- _Goal of the exercise_:
Look through the material below and copy exactly the lines from the line with "turquoise padlock [455,329,500,402]" to the line with "none -> turquoise shoe [742,225,813,303]", those two lines included.

- _Data shown_:

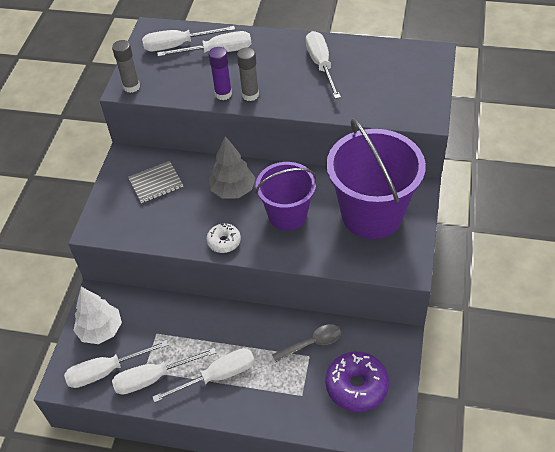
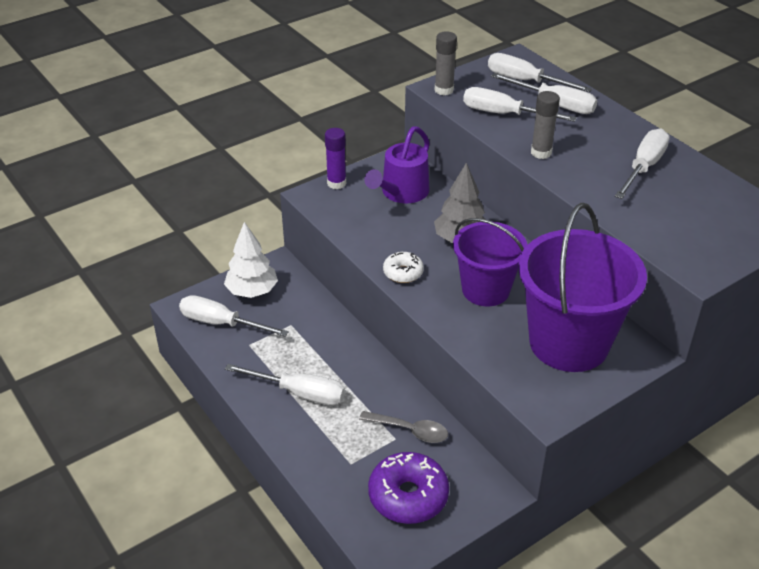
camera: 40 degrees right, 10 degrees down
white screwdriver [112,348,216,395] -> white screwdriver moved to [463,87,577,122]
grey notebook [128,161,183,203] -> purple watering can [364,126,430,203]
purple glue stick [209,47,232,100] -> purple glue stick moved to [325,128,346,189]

---

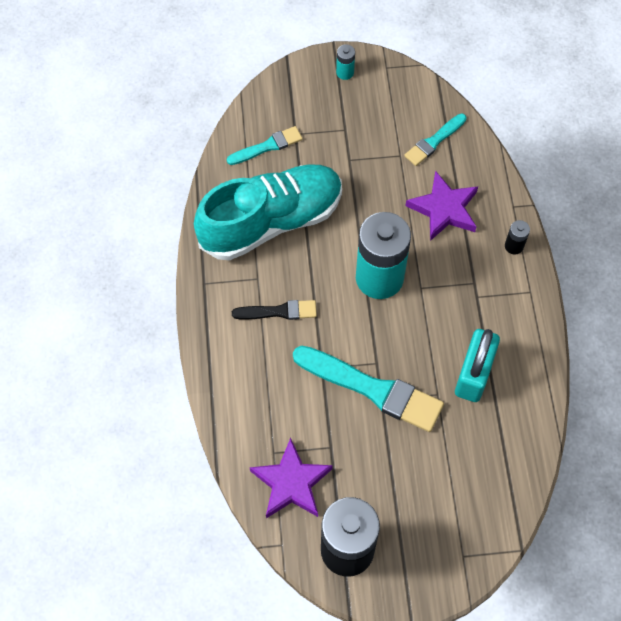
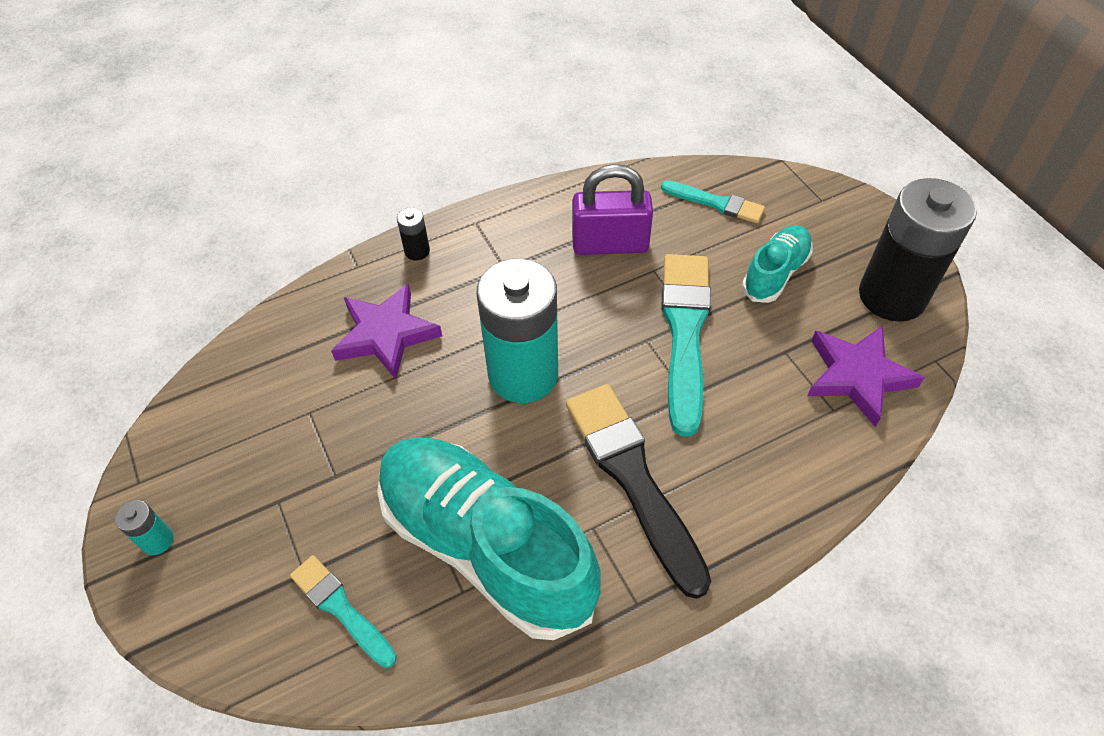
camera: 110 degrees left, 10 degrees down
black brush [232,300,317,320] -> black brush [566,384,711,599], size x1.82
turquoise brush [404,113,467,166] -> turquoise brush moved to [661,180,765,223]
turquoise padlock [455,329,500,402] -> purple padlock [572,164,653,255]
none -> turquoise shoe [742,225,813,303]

- _Solution for this problem_:
turquoise padlock [455,329,500,402] -> purple padlock [572,164,653,255]
none -> turquoise shoe [742,225,813,303]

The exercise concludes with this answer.